▶ **Task**
Pictures in the records below are skipped; the rest is copied exactly.

▶ **Material supplied**
——
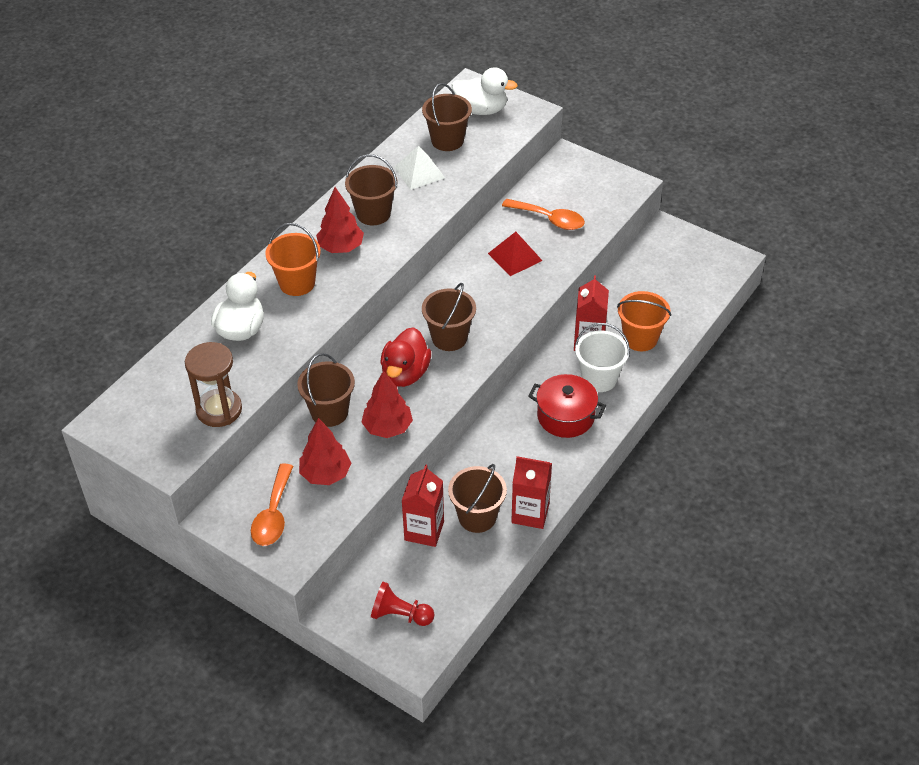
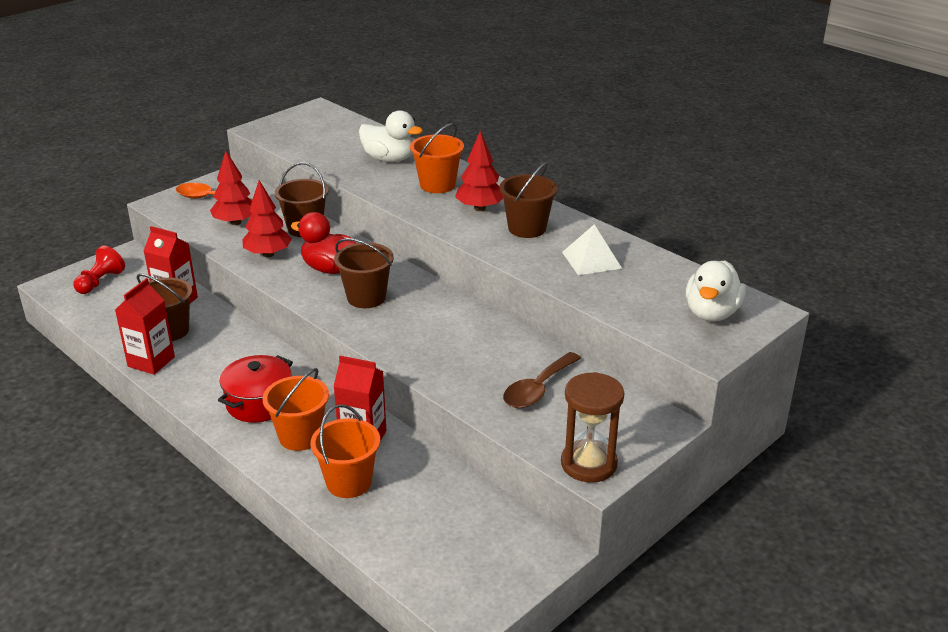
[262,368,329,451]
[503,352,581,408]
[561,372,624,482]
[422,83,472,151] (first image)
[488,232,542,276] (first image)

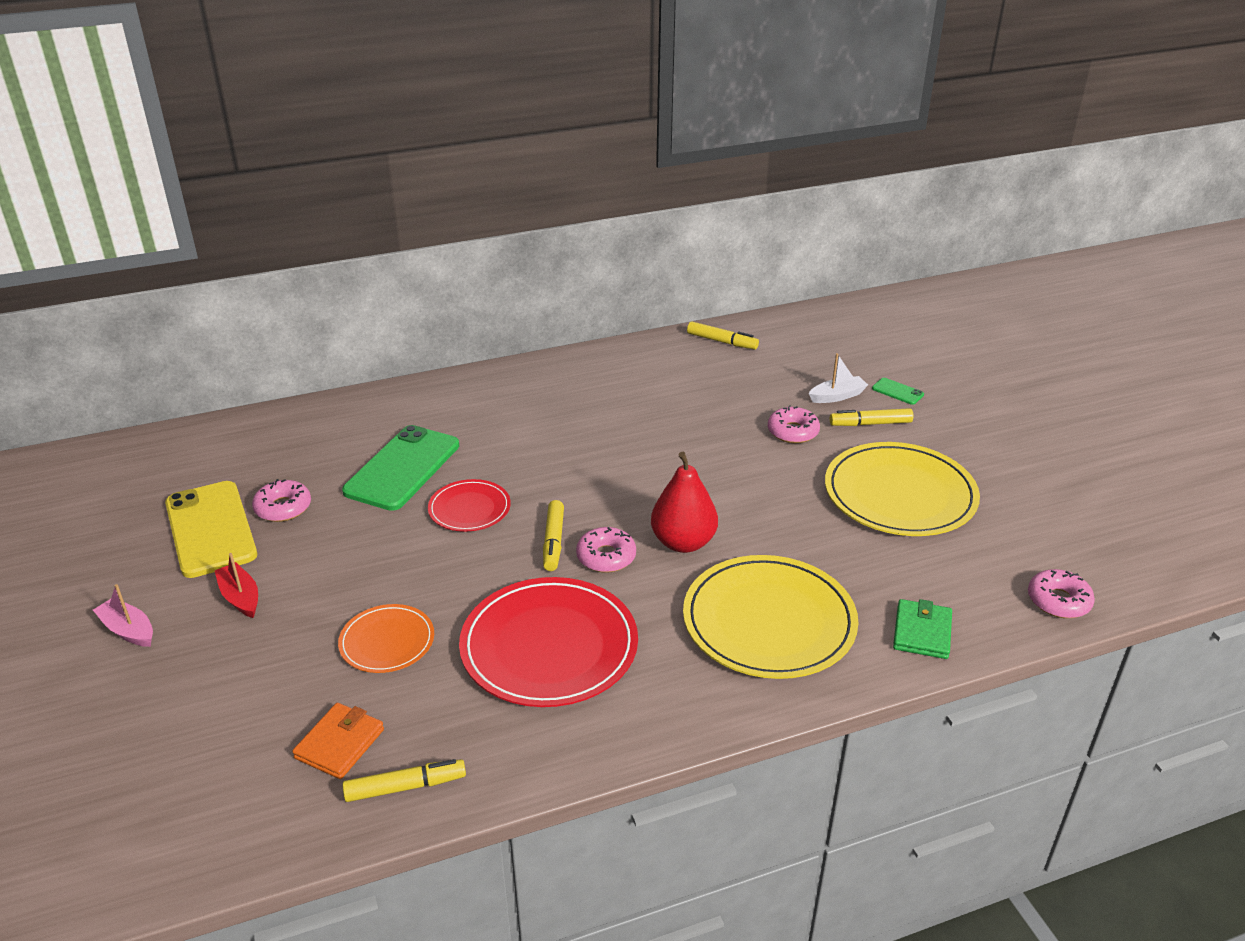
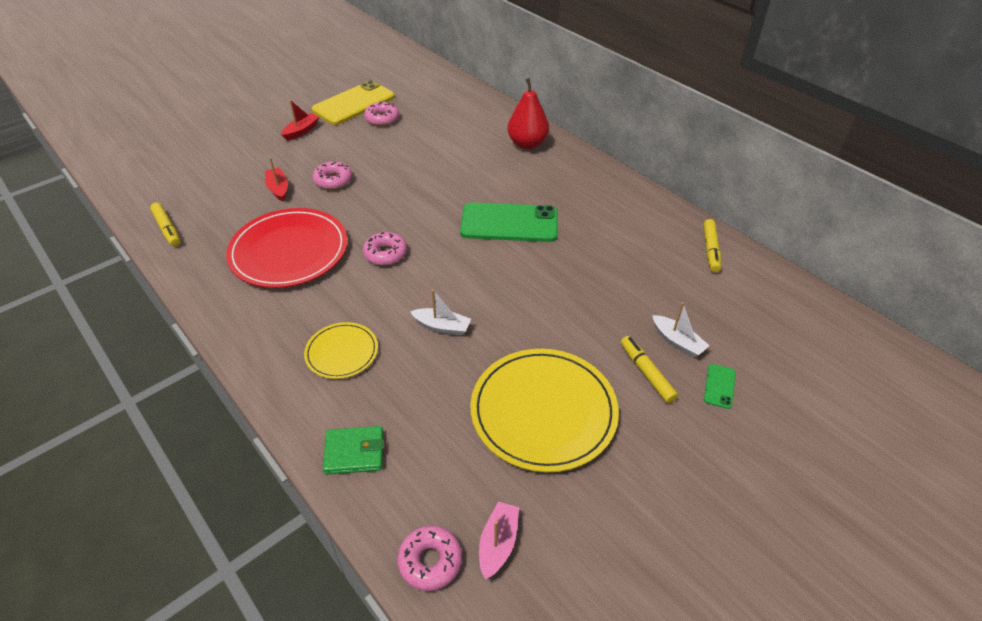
[265,157,288,201]
[304,322,378,379]
[312,161,352,190]
[410,290,471,335]
[460,203,558,242]
[479,501,519,580]
[508,78,549,149]
[292,703,384,779] (first image)
[428,479,511,532] (first image)
[543,500,564,571] (first image)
——
▶ **Solution for this task**
[262,368,329,451]
[503,352,581,408]
[561,372,624,482]
[422,83,472,151] (first image)
[488,232,542,276] (first image)

[265,157,288,201]
[304,322,378,379]
[312,161,352,190]
[410,290,471,335]
[460,203,558,242]
[479,501,519,580]
[508,78,549,149]
[292,703,384,779] (first image)
[428,479,511,532] (first image)
[543,500,564,571] (first image)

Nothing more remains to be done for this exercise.